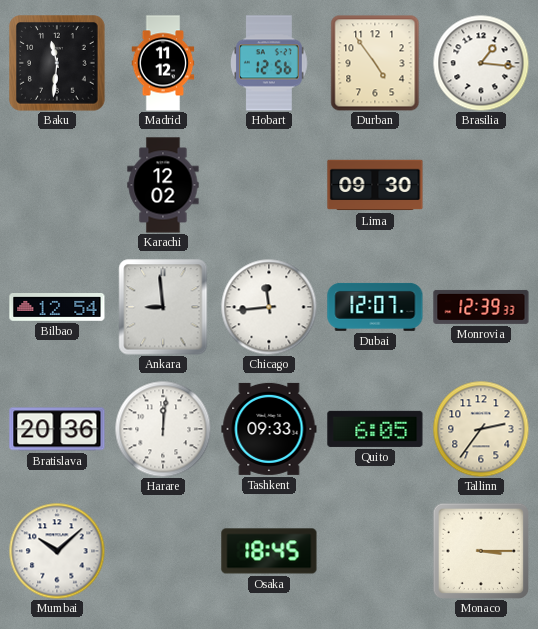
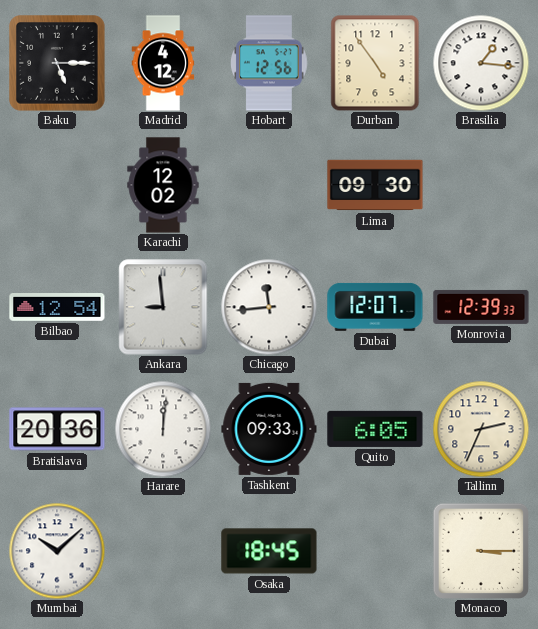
Baku: 11:31 -> 5:15
Madrid: 11:12 -> 4:12
Tallinn: 2:36 -> 2:34
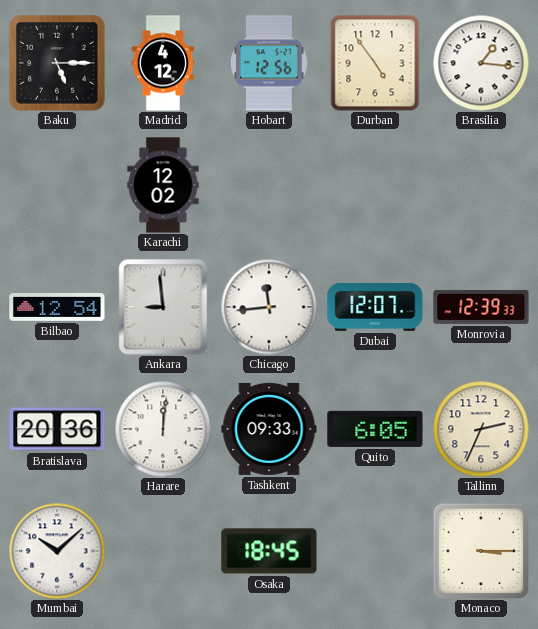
Lima: 09:30 -> none
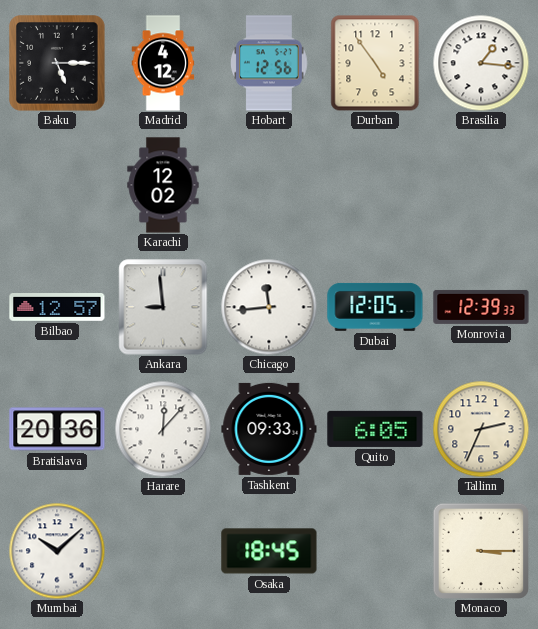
Bilbao: 12:54 -> 12:57
Dubai: 12:07 -> 12:05
Harare: 12:01 -> 12:07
§
Rewrite the lines of these records with "Madrid" changed to "Valencia" and everything else kept the same. Leave the pictures out.

Baku: 11:31 -> 5:15
Valencia: 11:12 -> 4:12
Tallinn: 2:36 -> 2:34
Lima: 09:30 -> none
Bilbao: 12:54 -> 12:57
Dubai: 12:07 -> 12:05
Harare: 12:01 -> 12:07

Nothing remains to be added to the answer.